Start of EXCERPTED RECORDS
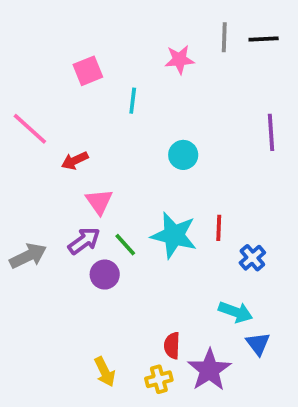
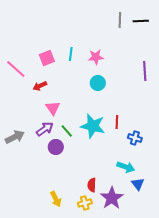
pink star: (179, 60) -> (96, 57), moved
pink square: (88, 71) -> (47, 58), moved
blue cross: (252, 258) -> (135, 138), turned -32

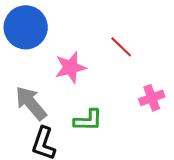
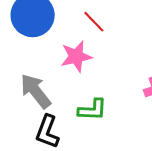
red line: (121, 47) -> (94, 22), moved

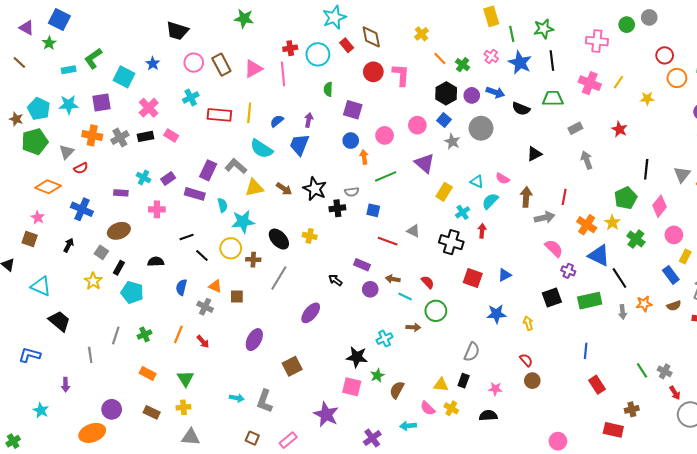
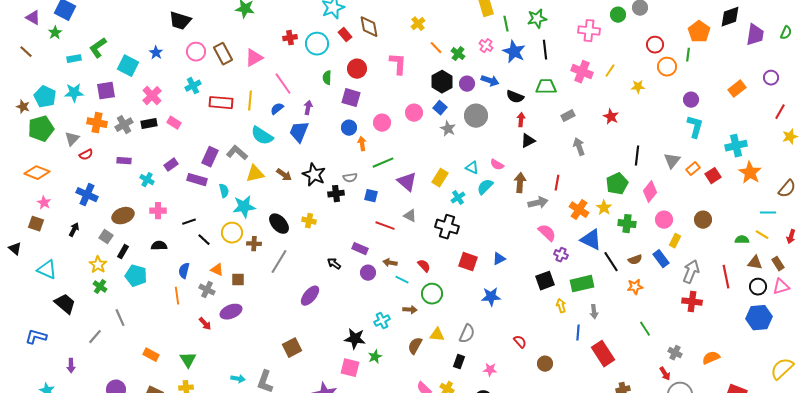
red circle: (373, 72) -> (357, 69), moved
pink line: (283, 74) -> (283, 84), moved, turned -30
purple triangle: (425, 163) -> (407, 182), moved
cyan cross: (143, 177) -> (147, 180), moved
orange diamond: (48, 187) -> (37, 173), moved
purple rectangle: (121, 193) -> (124, 161), moved
pink cross: (157, 209) -> (158, 211), moved
red arrow: (482, 231) -> (521, 120), moved
green cross: (636, 239) -> (627, 224), turned -30
brown semicircle: (674, 306) -> (635, 260), moved
gray arrow: (623, 312) -> (594, 312), moved
yellow arrow: (528, 323) -> (561, 306), moved
green cross: (144, 334) -> (100, 287), moved, turned -32
orange line: (178, 334) -> (177, 296), moved, turned -30
gray line: (116, 335) -> (120, 318), turned -42
purple ellipse: (254, 340) -> (231, 312), moved, turned 40
gray line: (90, 355) -> (95, 337), turned 49
green line: (642, 370) -> (645, 329), moved
gray cross: (665, 371) -> (675, 353), moved
brown circle: (532, 381) -> (545, 364), moved
yellow triangle: (441, 385) -> (437, 335), moved
red rectangle: (597, 385) -> (603, 354), moved, size x1.4
brown semicircle: (397, 390) -> (415, 346), moved

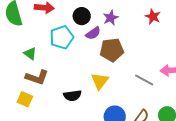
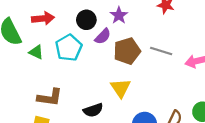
green triangle: (30, 54) -> (36, 52), moved
gray line: (144, 80) -> (161, 51), moved

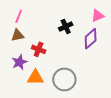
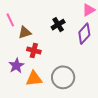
pink line: (19, 16) -> (10, 20), turned -40
brown triangle: (18, 35) -> (25, 32), moved

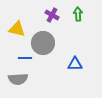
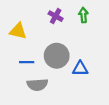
gray circle: (43, 43) -> (57, 56), moved
gray semicircle: (18, 79) -> (37, 85), moved

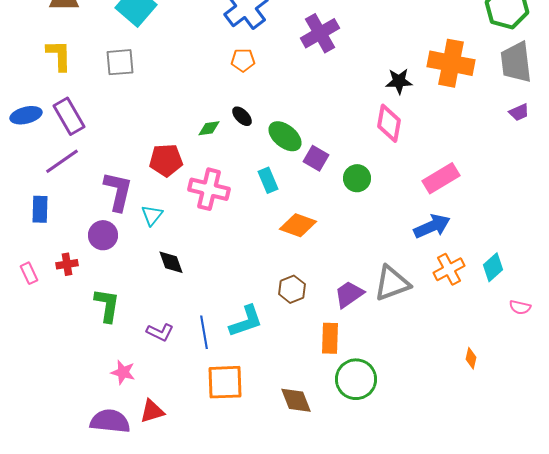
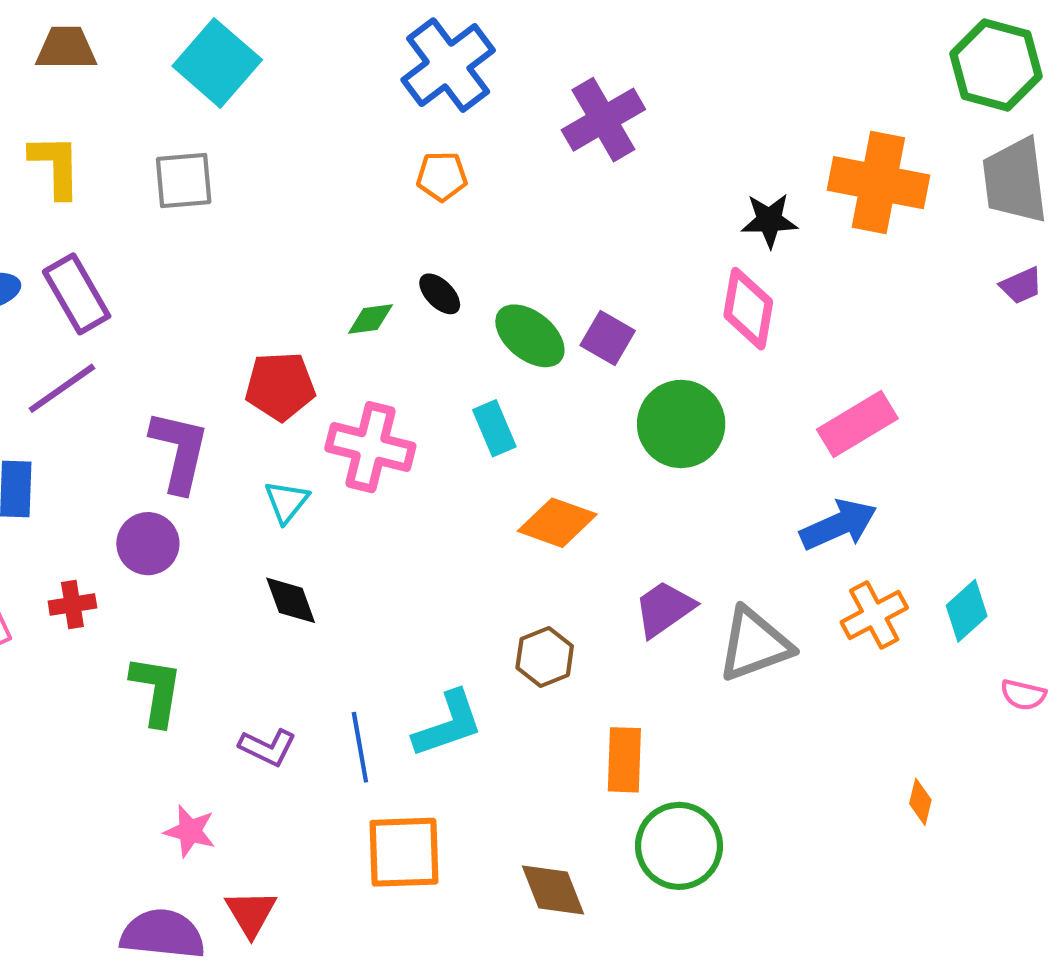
purple square: (316, 158) -> (608, 338), moved
green circle: (357, 178) -> (681, 424), size x1.5
cyan triangle: (152, 215) -> (286, 502), moved
purple trapezoid: (349, 294) -> (664, 609), moved
red triangle: (152, 411) -> (251, 913), turned -44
End of EXCERPTED RECORDS
> **EXERCISE AIM**
The response must consist of the entries above exactly as they stand, minus any pictures.

> **REPLY TO THE EXERCISE**
pink star: (179, 60) -> (96, 57), moved
pink square: (88, 71) -> (47, 58), moved
blue cross: (252, 258) -> (135, 138), turned -32

red line: (121, 47) -> (94, 22), moved

red circle: (373, 72) -> (357, 69), moved
pink line: (283, 74) -> (283, 84), moved, turned -30
purple triangle: (425, 163) -> (407, 182), moved
cyan cross: (143, 177) -> (147, 180), moved
orange diamond: (48, 187) -> (37, 173), moved
purple rectangle: (121, 193) -> (124, 161), moved
pink cross: (157, 209) -> (158, 211), moved
red arrow: (482, 231) -> (521, 120), moved
green cross: (636, 239) -> (627, 224), turned -30
brown semicircle: (674, 306) -> (635, 260), moved
gray arrow: (623, 312) -> (594, 312), moved
yellow arrow: (528, 323) -> (561, 306), moved
green cross: (144, 334) -> (100, 287), moved, turned -32
orange line: (178, 334) -> (177, 296), moved, turned -30
gray line: (116, 335) -> (120, 318), turned -42
purple ellipse: (254, 340) -> (231, 312), moved, turned 40
gray line: (90, 355) -> (95, 337), turned 49
green line: (642, 370) -> (645, 329), moved
gray cross: (665, 371) -> (675, 353), moved
brown circle: (532, 381) -> (545, 364), moved
yellow triangle: (441, 385) -> (437, 335), moved
red rectangle: (597, 385) -> (603, 354), moved, size x1.4
brown semicircle: (397, 390) -> (415, 346), moved

green triangle: (30, 54) -> (36, 52), moved
gray line: (144, 80) -> (161, 51), moved

pink line: (19, 16) -> (10, 20), turned -40
brown triangle: (18, 35) -> (25, 32), moved

gray circle: (43, 43) -> (57, 56), moved
gray semicircle: (18, 79) -> (37, 85), moved

purple square: (316, 158) -> (608, 338), moved
green circle: (357, 178) -> (681, 424), size x1.5
cyan triangle: (152, 215) -> (286, 502), moved
purple trapezoid: (349, 294) -> (664, 609), moved
red triangle: (152, 411) -> (251, 913), turned -44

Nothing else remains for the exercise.